(Recorded data)
□ □ □ □

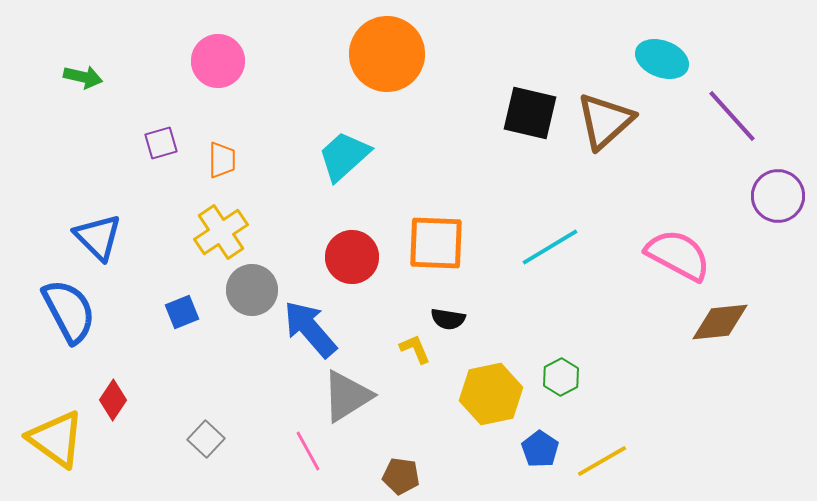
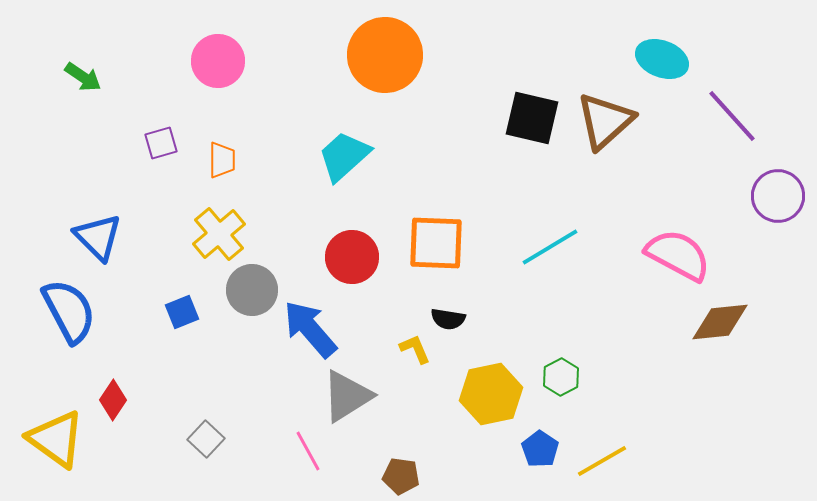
orange circle: moved 2 px left, 1 px down
green arrow: rotated 21 degrees clockwise
black square: moved 2 px right, 5 px down
yellow cross: moved 2 px left, 2 px down; rotated 6 degrees counterclockwise
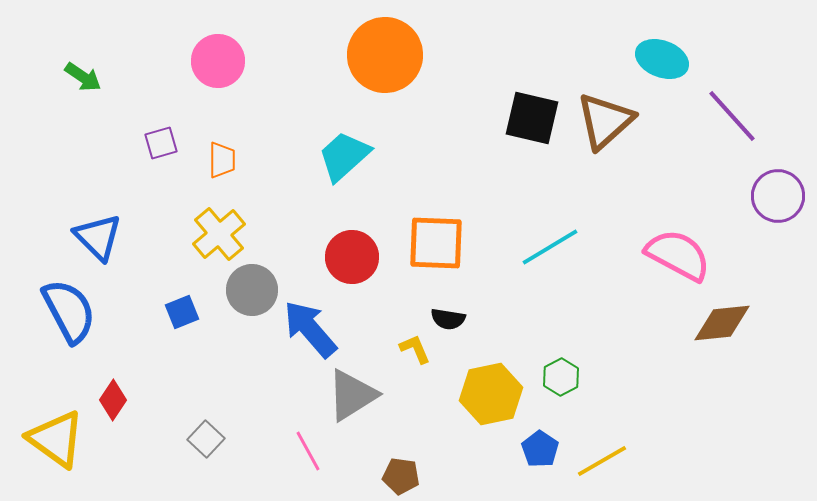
brown diamond: moved 2 px right, 1 px down
gray triangle: moved 5 px right, 1 px up
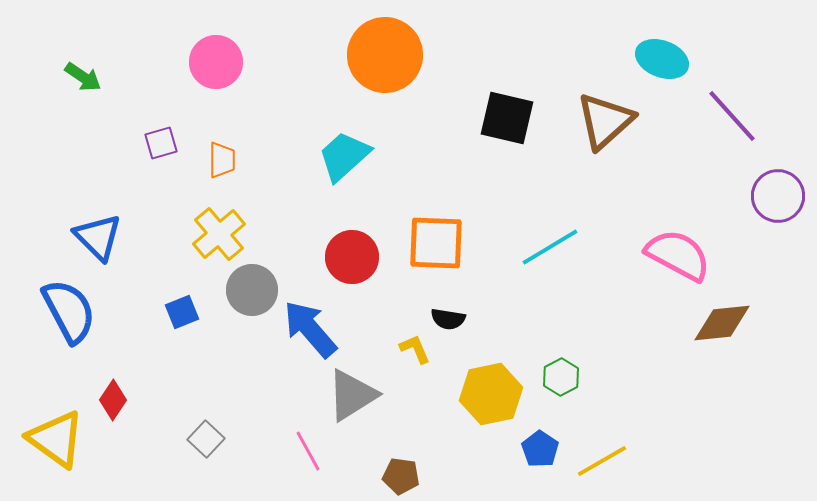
pink circle: moved 2 px left, 1 px down
black square: moved 25 px left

□ □ □ □

→ What you need to do
Quote every line of the records above word for word, omitting the pictures.

→ Task answer
orange circle: moved 2 px left, 1 px down
green arrow: rotated 21 degrees clockwise
black square: moved 2 px right, 5 px down
yellow cross: moved 2 px left, 2 px down; rotated 6 degrees counterclockwise
brown diamond: moved 2 px right, 1 px down
gray triangle: moved 5 px right, 1 px up
pink circle: moved 2 px left, 1 px down
black square: moved 25 px left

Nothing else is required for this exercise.